**What you have to do**
Only these lines of the data below are wanted: the one with "(300, 81) = (319, 85): yellow camera -> none", the one with "camera: 105 degrees right, 15 degrees up", and any lines between them, each repeated exactly.

[Object change descriptions]
▬▬▬▬▬▬▬▬▬▬
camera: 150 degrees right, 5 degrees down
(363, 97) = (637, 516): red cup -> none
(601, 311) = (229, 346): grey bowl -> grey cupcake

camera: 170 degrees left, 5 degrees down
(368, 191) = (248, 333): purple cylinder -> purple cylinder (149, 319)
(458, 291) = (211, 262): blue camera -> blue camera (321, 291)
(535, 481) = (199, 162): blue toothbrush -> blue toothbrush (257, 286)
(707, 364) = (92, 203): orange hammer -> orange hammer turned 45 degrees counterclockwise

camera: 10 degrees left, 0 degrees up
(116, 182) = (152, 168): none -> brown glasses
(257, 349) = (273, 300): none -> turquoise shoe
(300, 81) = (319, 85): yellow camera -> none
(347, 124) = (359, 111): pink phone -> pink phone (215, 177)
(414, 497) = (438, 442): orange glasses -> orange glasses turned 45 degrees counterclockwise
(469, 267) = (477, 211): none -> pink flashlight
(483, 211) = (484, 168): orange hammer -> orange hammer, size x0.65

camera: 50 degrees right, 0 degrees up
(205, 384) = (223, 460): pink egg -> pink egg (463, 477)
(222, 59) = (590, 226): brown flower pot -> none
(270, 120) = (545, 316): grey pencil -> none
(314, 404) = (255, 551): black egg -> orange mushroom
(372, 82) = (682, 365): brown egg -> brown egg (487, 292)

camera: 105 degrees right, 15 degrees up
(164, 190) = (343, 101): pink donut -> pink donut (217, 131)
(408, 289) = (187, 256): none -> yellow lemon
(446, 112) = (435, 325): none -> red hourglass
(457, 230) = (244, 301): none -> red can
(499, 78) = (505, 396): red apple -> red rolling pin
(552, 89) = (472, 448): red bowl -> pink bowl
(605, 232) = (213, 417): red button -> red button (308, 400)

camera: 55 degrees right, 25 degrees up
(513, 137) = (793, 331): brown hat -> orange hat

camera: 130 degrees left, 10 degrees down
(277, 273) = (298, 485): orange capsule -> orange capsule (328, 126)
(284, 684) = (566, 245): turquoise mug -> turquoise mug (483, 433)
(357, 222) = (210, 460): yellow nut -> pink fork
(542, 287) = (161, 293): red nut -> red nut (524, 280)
▬▬▬▬▬▬▬▬▬▬
**Written solution**
(300, 81) = (319, 85): yellow camera -> none
(347, 124) = (359, 111): pink phone -> pink phone (215, 177)
(414, 497) = (438, 442): orange glasses -> orange glasses turned 45 degrees counterclockwise
(469, 267) = (477, 211): none -> pink flashlight
(483, 211) = (484, 168): orange hammer -> orange hammer, size x0.65

camera: 50 degrees right, 0 degrees up
(205, 384) = (223, 460): pink egg -> pink egg (463, 477)
(222, 59) = (590, 226): brown flower pot -> none
(270, 120) = (545, 316): grey pencil -> none
(314, 404) = (255, 551): black egg -> orange mushroom
(372, 82) = (682, 365): brown egg -> brown egg (487, 292)

camera: 105 degrees right, 15 degrees up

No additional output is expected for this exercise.